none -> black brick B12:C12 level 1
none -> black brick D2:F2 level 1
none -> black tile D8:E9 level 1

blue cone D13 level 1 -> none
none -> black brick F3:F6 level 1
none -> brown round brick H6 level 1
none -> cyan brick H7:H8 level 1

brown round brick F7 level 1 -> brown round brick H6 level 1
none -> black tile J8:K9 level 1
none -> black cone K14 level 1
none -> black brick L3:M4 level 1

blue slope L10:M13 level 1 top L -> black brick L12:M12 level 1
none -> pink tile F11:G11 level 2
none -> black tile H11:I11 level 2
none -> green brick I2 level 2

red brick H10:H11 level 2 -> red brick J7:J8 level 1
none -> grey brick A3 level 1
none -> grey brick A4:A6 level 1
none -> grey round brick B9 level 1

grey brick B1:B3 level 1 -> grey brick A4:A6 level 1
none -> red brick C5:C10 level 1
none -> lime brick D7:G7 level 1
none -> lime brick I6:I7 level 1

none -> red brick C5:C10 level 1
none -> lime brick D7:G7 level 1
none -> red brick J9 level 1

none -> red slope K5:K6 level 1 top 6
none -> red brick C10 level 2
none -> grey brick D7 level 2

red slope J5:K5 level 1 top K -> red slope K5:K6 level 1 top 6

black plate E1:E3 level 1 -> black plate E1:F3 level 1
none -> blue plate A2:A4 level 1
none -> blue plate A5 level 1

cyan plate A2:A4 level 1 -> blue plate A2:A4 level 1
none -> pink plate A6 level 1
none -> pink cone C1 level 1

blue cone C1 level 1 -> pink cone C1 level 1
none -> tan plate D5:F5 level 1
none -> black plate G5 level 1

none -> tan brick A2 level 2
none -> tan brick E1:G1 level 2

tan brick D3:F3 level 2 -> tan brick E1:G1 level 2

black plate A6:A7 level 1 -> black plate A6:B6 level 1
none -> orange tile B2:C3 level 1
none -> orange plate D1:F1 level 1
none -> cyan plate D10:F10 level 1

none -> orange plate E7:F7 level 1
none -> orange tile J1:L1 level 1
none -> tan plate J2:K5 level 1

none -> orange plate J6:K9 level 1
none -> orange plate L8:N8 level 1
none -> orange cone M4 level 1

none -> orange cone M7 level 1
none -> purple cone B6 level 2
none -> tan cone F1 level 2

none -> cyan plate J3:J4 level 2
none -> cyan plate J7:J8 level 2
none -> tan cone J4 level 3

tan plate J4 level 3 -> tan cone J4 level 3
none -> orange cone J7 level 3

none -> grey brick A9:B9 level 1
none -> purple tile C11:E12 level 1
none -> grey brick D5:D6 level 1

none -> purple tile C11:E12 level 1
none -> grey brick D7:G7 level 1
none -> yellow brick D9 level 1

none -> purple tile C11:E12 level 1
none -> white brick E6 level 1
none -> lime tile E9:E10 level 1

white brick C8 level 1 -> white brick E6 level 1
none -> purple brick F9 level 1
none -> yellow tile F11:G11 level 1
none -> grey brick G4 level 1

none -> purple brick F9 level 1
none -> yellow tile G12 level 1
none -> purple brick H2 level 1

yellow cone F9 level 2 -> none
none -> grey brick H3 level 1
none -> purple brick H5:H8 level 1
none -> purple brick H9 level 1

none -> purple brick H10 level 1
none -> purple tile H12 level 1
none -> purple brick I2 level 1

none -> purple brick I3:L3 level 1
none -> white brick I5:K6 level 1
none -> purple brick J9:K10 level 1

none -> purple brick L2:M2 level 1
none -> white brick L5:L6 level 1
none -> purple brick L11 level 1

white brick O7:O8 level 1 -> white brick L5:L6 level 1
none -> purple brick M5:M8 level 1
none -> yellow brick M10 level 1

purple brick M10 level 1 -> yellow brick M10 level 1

━━━━━━━━

Go through the material above line by line and tally each one holding "lime"; give the tally and nothing else.

4